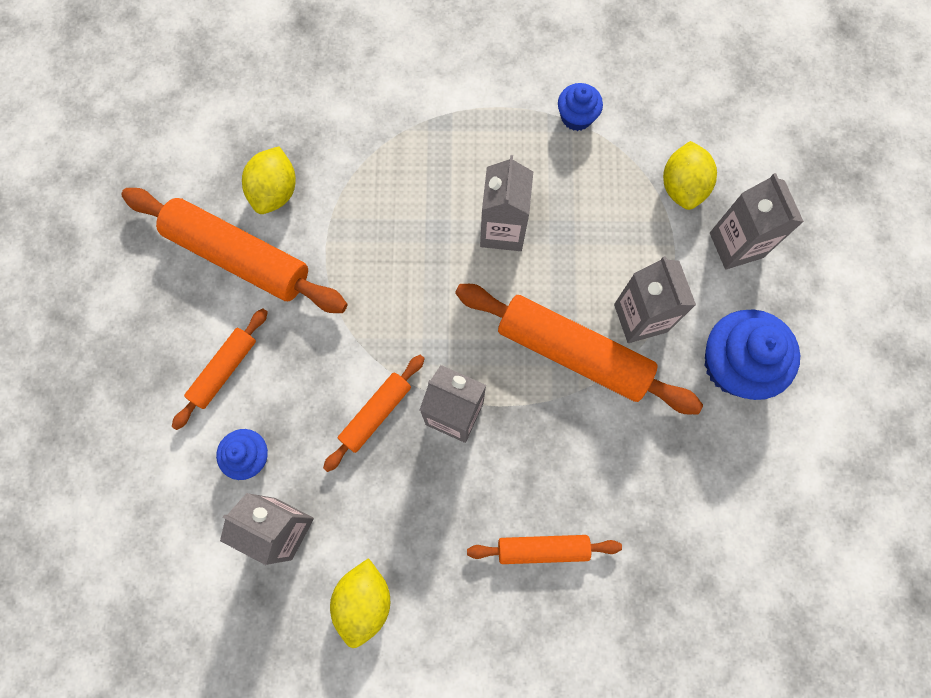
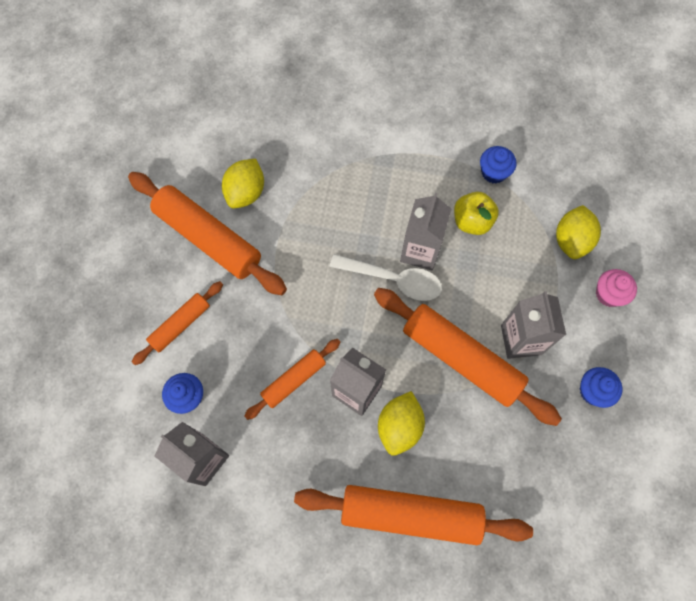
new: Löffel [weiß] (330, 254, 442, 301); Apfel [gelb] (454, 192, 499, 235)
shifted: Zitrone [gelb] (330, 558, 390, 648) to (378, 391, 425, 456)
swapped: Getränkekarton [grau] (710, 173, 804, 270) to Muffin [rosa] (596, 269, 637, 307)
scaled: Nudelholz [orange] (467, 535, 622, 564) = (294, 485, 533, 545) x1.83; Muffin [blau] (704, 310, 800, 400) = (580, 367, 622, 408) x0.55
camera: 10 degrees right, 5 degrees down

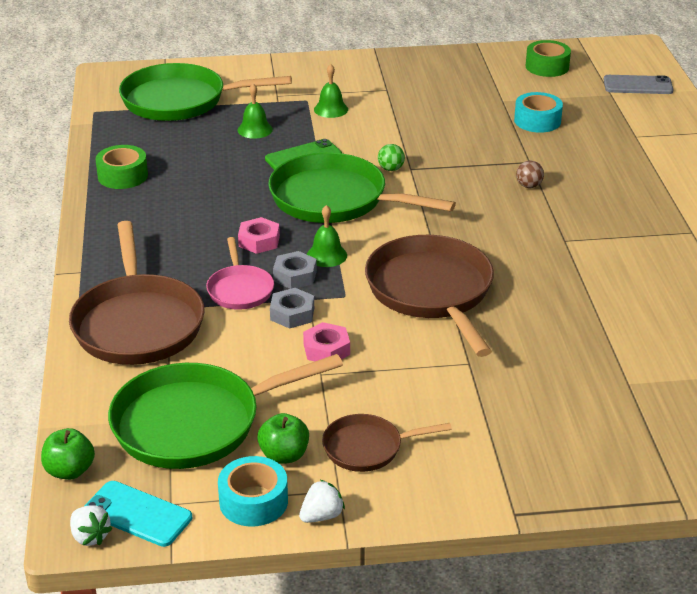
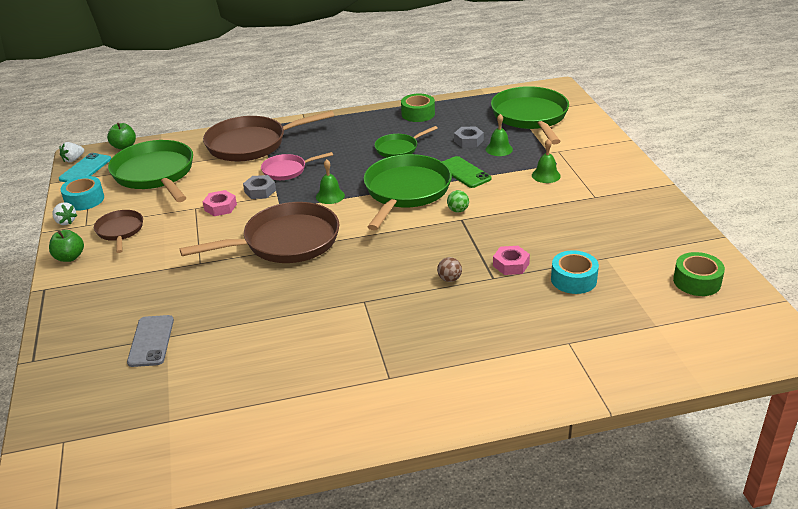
new: Pfanne [grün] (374, 126, 438, 158)
shifted: Apfel [grün] (257, 413, 309, 464) to (49, 230, 84, 262); Handy [grau] (603, 75, 673, 94) to (127, 315, 174, 367); Sechskantmutter [grau] (273, 251, 317, 289) to (454, 126, 484, 148); Sechskantmutter [rosa] (238, 217, 280, 254) to (493, 246, 530, 275)
camera: 85 degrees right, 0 degrees up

-------------------------

## [YOUR TASK]
Output exactly those lines of the data above that run from the line with "scaled: Nudelholz [orange]" up to and including the line with "new: Pfanne [grün] (374, 126, 438, 158)". No pictures go in.

## [ANSWER TO THIS TASK]
scaled: Nudelholz [orange] (467, 535, 622, 564) = (294, 485, 533, 545) x1.83; Muffin [blau] (704, 310, 800, 400) = (580, 367, 622, 408) x0.55
camera: 10 degrees right, 5 degrees down

new: Pfanne [grün] (374, 126, 438, 158)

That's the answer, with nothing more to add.